EXERCISE INSTRUCTIONS: From the line below that contains "R9: 470 (DAC, VOL) -> 33k (DAC, VOL)" to the line that contains "C108: none -> 3.3uF (+9V, NET1)", repeat every line exactly, both ends included, and nothing else.

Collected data
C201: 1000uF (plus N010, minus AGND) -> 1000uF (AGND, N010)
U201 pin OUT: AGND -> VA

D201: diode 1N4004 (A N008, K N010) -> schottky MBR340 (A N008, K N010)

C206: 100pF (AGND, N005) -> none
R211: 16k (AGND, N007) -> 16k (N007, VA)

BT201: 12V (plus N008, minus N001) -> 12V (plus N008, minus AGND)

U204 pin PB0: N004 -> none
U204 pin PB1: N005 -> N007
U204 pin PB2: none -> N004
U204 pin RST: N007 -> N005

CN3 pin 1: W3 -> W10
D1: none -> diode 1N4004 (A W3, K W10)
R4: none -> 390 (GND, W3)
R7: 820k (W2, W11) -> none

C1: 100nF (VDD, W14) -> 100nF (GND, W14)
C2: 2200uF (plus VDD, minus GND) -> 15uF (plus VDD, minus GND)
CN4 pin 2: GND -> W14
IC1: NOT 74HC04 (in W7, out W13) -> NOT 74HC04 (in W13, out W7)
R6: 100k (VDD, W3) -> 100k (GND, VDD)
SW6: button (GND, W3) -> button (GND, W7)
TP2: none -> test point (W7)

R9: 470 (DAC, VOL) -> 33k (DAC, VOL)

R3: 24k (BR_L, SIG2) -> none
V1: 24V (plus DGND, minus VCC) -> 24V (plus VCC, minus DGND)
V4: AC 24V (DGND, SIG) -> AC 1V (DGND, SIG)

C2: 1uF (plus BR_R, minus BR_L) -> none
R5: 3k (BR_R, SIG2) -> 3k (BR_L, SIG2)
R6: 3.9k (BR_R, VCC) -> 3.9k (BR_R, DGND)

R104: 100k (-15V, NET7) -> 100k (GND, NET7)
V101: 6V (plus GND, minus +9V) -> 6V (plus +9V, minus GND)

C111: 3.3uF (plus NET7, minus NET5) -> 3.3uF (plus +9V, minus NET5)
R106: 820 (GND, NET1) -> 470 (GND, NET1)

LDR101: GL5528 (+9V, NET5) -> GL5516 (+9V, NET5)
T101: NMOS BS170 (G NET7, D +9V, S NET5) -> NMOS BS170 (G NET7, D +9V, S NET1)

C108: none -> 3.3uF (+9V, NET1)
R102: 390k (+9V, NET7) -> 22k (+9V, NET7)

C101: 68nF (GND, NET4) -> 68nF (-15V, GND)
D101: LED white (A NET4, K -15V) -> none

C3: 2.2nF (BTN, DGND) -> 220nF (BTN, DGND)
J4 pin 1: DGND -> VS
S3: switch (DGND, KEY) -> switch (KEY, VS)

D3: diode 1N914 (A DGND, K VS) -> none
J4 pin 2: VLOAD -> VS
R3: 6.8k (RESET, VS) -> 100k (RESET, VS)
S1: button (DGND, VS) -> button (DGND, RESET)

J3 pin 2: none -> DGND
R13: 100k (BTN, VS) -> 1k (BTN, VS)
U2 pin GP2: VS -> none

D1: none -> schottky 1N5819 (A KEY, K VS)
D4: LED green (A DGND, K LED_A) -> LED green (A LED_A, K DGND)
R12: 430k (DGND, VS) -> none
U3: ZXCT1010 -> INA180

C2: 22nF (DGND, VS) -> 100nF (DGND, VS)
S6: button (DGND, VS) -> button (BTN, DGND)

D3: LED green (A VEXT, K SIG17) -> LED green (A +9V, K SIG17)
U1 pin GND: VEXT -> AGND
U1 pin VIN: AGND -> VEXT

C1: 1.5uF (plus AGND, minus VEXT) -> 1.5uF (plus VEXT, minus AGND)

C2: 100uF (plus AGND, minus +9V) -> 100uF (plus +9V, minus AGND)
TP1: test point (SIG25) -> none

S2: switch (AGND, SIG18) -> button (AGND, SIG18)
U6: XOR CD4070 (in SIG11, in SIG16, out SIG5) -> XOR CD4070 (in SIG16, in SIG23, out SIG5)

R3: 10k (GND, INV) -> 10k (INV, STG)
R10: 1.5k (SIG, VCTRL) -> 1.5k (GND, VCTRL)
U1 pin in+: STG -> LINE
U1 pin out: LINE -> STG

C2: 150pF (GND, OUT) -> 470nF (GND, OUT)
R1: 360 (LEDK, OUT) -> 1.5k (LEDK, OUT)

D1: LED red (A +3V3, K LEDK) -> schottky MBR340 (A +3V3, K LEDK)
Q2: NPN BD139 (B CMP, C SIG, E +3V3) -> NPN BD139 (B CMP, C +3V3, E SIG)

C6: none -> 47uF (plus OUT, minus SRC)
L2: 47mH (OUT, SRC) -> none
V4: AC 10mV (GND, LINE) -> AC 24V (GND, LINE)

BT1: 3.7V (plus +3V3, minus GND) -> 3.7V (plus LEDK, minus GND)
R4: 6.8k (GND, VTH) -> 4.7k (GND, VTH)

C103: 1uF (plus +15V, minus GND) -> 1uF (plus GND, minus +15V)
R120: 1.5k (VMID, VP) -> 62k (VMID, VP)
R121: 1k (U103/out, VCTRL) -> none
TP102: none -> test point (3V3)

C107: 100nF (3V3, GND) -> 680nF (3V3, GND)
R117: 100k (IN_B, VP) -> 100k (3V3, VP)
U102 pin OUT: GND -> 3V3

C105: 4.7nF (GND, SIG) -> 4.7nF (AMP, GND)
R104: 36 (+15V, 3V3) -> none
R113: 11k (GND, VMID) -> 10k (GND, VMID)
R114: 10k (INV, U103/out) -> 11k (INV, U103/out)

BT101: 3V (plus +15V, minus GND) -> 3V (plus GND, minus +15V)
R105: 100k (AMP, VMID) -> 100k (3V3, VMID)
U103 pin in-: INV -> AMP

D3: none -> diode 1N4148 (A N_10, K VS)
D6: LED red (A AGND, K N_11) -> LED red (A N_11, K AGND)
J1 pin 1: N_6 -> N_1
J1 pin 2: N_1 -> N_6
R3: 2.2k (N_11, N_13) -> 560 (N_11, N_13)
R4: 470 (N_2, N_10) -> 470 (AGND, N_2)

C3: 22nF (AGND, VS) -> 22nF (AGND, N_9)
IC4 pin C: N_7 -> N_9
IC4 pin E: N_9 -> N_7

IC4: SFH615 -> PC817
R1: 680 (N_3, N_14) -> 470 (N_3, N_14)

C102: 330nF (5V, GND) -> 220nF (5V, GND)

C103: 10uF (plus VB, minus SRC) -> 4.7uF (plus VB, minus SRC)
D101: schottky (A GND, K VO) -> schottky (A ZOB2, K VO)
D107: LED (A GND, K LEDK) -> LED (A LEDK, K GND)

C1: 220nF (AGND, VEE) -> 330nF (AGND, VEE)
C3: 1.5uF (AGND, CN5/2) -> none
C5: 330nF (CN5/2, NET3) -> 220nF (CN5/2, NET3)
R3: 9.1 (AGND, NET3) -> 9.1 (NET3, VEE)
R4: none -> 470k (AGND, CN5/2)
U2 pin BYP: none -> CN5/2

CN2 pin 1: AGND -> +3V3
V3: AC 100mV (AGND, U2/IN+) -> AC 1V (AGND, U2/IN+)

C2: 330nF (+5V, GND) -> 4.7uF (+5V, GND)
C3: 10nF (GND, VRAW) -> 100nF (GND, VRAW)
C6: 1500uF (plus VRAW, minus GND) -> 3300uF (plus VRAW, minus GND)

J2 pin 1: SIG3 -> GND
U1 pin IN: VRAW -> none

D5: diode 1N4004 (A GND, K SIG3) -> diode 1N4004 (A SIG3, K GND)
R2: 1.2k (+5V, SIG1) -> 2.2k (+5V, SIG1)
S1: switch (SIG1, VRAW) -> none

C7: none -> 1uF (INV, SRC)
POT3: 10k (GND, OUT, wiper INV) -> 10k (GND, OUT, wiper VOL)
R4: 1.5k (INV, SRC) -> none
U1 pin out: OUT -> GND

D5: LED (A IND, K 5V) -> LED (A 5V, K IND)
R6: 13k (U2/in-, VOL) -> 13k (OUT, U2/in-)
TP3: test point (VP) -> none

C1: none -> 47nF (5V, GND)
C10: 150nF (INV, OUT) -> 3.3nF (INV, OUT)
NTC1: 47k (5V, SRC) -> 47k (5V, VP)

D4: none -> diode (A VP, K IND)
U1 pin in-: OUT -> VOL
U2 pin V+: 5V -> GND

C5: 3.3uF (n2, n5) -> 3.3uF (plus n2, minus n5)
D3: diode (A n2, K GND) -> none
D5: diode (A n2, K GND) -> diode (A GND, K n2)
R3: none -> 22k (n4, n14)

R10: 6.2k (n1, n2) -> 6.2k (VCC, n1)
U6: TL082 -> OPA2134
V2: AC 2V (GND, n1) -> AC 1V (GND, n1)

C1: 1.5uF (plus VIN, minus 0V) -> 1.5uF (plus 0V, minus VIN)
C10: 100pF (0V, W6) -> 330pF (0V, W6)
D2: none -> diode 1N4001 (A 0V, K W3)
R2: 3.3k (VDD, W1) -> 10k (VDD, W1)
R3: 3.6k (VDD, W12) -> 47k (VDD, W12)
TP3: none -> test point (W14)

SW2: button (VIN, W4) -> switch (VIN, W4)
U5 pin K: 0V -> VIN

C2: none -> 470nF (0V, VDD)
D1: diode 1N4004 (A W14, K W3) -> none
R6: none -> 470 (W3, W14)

ANSWER SECTION:
R9: 470 (DAC, VOL) -> 33k (DAC, VOL)

R3: 24k (BR_L, SIG2) -> none
V1: 24V (plus DGND, minus VCC) -> 24V (plus VCC, minus DGND)
V4: AC 24V (DGND, SIG) -> AC 1V (DGND, SIG)

C2: 1uF (plus BR_R, minus BR_L) -> none
R5: 3k (BR_R, SIG2) -> 3k (BR_L, SIG2)
R6: 3.9k (BR_R, VCC) -> 3.9k (BR_R, DGND)

R104: 100k (-15V, NET7) -> 100k (GND, NET7)
V101: 6V (plus GND, minus +9V) -> 6V (plus +9V, minus GND)

C111: 3.3uF (plus NET7, minus NET5) -> 3.3uF (plus +9V, minus NET5)
R106: 820 (GND, NET1) -> 470 (GND, NET1)

LDR101: GL5528 (+9V, NET5) -> GL5516 (+9V, NET5)
T101: NMOS BS170 (G NET7, D +9V, S NET5) -> NMOS BS170 (G NET7, D +9V, S NET1)

C108: none -> 3.3uF (+9V, NET1)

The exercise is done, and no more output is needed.